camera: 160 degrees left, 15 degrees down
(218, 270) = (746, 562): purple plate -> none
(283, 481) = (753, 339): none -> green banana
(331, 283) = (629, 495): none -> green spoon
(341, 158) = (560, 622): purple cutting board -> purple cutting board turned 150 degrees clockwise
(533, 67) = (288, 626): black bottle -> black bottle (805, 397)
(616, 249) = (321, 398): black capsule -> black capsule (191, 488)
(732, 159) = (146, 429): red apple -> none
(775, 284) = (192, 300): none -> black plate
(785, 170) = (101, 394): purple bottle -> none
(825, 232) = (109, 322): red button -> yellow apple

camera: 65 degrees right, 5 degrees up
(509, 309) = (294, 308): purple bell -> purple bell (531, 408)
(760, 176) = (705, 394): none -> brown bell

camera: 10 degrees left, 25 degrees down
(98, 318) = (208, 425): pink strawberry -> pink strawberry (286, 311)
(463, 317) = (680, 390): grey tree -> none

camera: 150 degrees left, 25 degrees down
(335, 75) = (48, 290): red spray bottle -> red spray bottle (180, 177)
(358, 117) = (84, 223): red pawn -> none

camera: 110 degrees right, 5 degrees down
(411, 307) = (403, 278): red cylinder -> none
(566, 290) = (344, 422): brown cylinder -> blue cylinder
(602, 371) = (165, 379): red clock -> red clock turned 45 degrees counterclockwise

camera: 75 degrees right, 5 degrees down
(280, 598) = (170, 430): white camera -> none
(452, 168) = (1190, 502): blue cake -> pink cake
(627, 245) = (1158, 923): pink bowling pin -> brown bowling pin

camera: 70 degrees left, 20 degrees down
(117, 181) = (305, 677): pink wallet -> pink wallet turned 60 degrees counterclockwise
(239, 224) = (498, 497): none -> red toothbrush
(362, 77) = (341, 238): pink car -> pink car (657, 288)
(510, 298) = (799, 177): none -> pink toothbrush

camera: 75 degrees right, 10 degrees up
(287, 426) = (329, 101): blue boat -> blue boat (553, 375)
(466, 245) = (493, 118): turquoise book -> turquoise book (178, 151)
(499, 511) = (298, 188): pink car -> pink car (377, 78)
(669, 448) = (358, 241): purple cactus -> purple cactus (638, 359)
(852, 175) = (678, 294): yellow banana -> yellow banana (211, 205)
------------------------------------------------------------
What is being asked →
Go through the records above, find each line with the string "left", and copy it.

Expected output →
camera: 160 degrees left, 15 degrees down
camera: 10 degrees left, 25 degrees down
camera: 150 degrees left, 25 degrees down
camera: 70 degrees left, 20 degrees down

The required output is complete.